Content starts

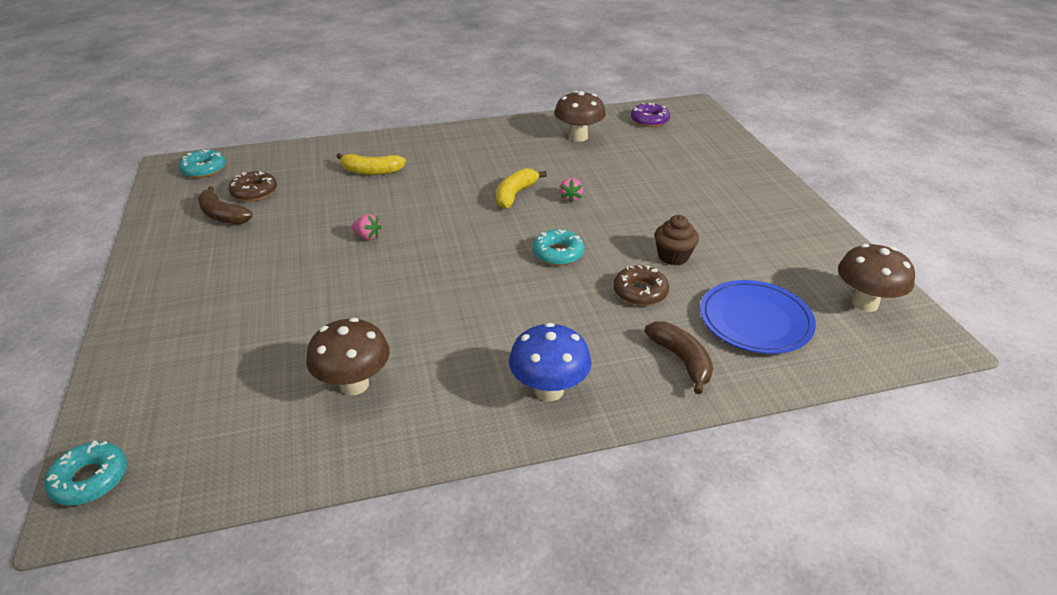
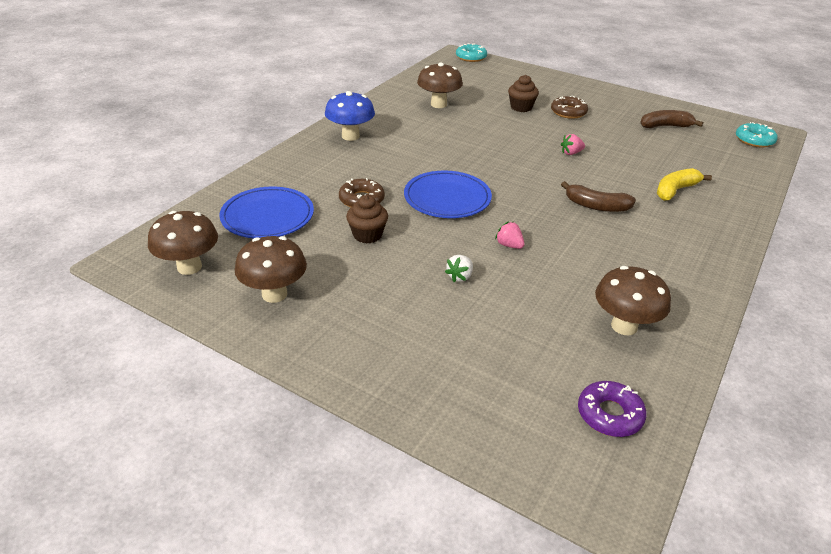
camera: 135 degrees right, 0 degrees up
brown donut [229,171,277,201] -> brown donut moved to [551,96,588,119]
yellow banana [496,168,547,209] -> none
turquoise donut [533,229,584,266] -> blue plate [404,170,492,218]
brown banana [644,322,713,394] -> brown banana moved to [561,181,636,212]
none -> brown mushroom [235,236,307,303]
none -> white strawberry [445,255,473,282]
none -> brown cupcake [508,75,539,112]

Content ends
Content starts

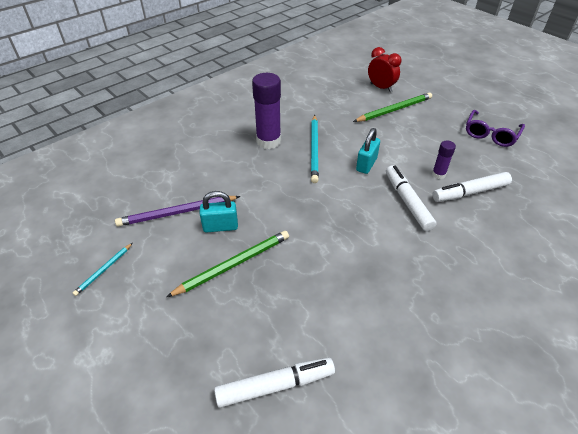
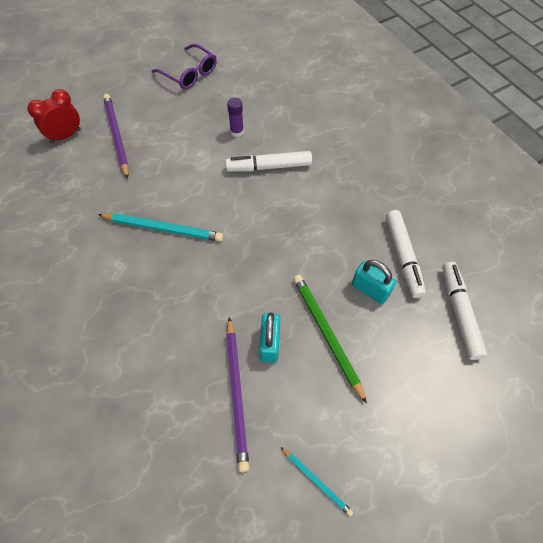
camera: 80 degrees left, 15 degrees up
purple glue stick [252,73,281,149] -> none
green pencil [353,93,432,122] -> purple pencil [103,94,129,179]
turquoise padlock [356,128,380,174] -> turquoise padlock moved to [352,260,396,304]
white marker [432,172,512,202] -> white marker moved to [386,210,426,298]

Content ends

Action item ->
Copy the records above exactly, beginning at the line that contains "camera: 135 degrees right, 0 degrees up" and stopping after the line that contains "none -> brown cupcake [508,75,539,112]".

Answer for this exercise ->
camera: 135 degrees right, 0 degrees up
brown donut [229,171,277,201] -> brown donut moved to [551,96,588,119]
yellow banana [496,168,547,209] -> none
turquoise donut [533,229,584,266] -> blue plate [404,170,492,218]
brown banana [644,322,713,394] -> brown banana moved to [561,181,636,212]
none -> brown mushroom [235,236,307,303]
none -> white strawberry [445,255,473,282]
none -> brown cupcake [508,75,539,112]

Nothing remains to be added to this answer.